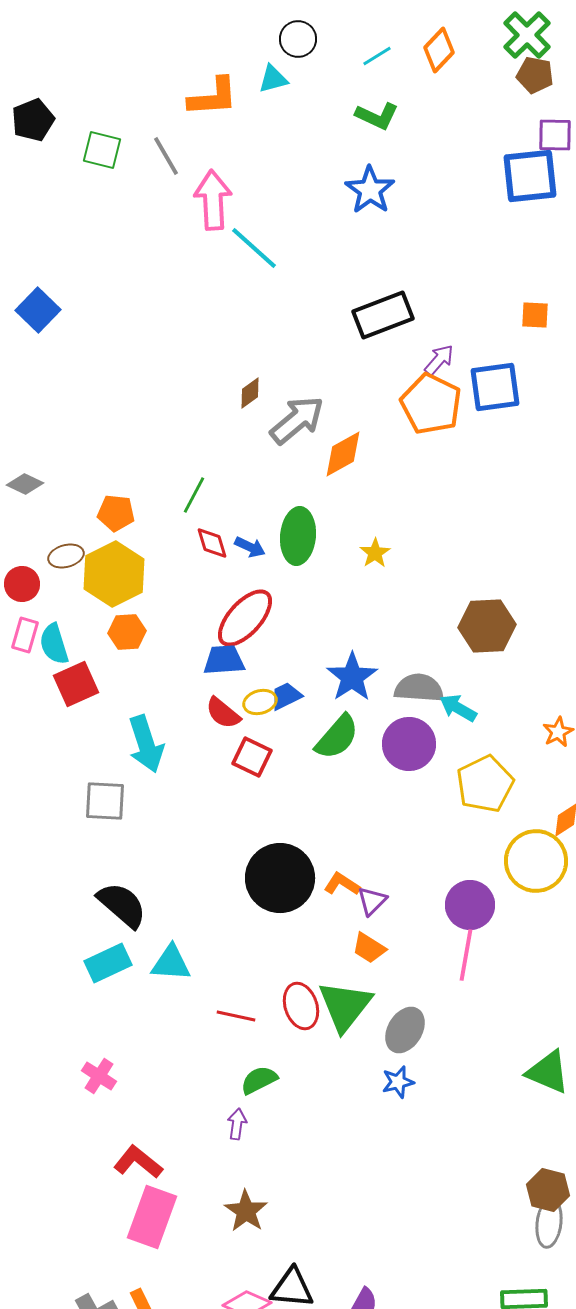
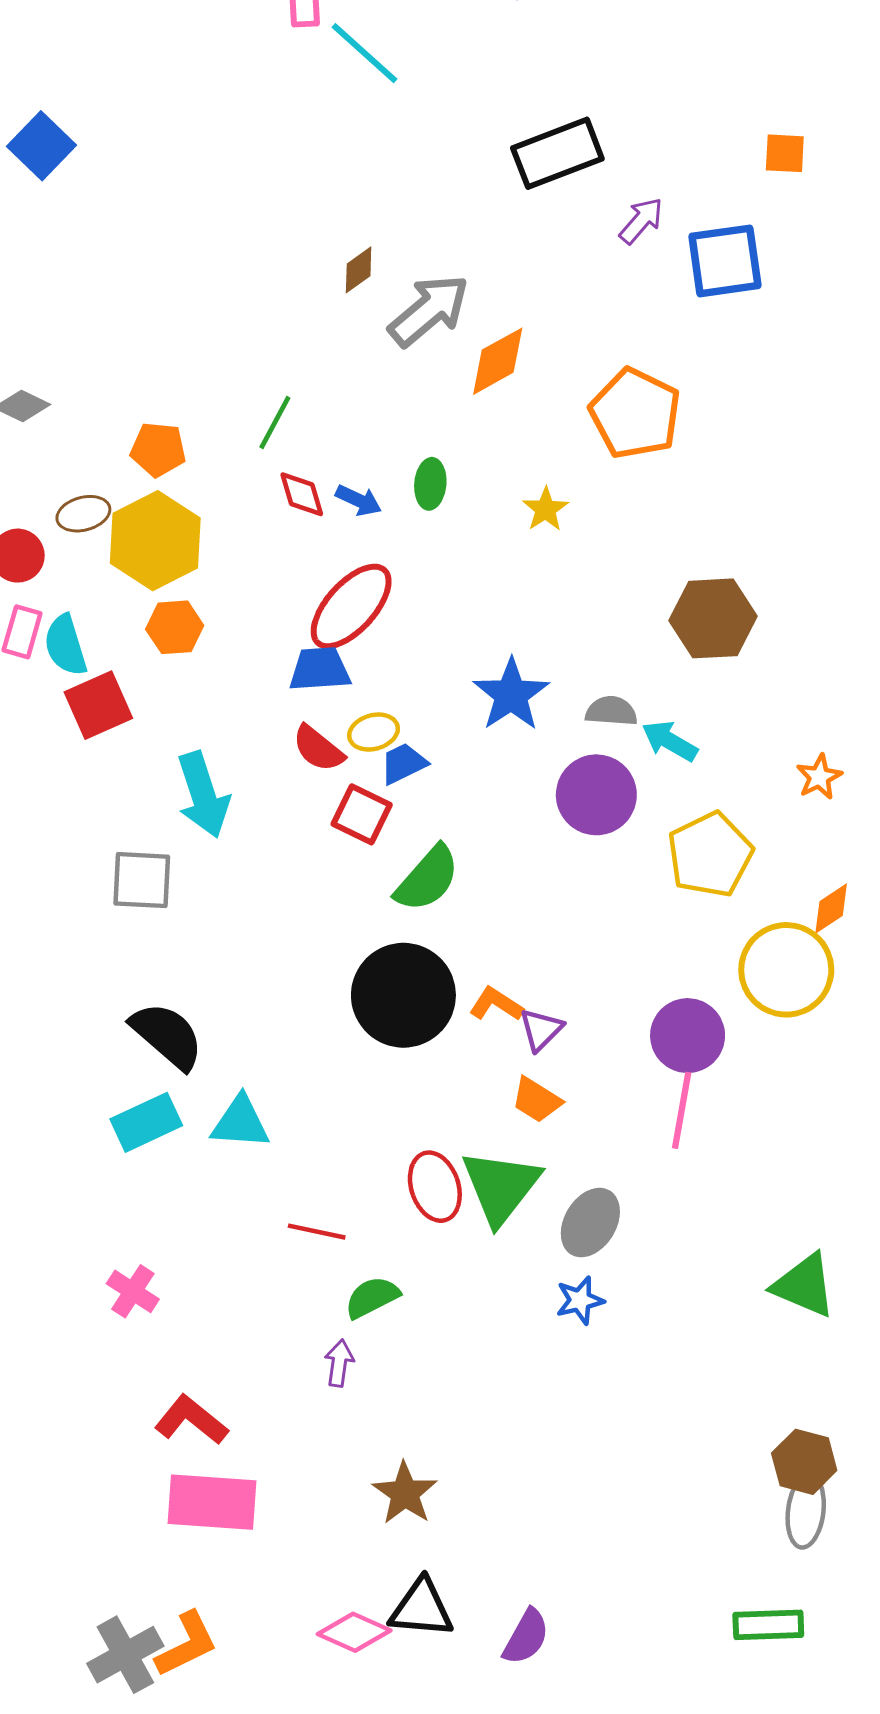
orange pentagon: (431, 404) -> (635, 414), moved
green ellipse: (298, 536) -> (430, 484), size x0.6
gray semicircle: (419, 688) -> (611, 711), size x0.7
blue trapezoid: (286, 696) -> (403, 763), moved
green semicircle: (337, 737) -> (427, 879), moved
red line: (236, 1016) -> (317, 1232), moved
brown star: (246, 1211) -> (405, 1493), moved
pink rectangle: (152, 1217) -> (212, 1502), turned 74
——————
--- INSTRUCTIONS TO FOLLOW ---
In the copy, include no pictures; restate the listing above exactly.

--- TASK ANSWER ---
orange pentagon: (431, 404) -> (635, 414), moved
green ellipse: (298, 536) -> (430, 484), size x0.6
gray semicircle: (419, 688) -> (611, 711), size x0.7
blue trapezoid: (286, 696) -> (403, 763), moved
green semicircle: (337, 737) -> (427, 879), moved
red line: (236, 1016) -> (317, 1232), moved
brown star: (246, 1211) -> (405, 1493), moved
pink rectangle: (152, 1217) -> (212, 1502), turned 74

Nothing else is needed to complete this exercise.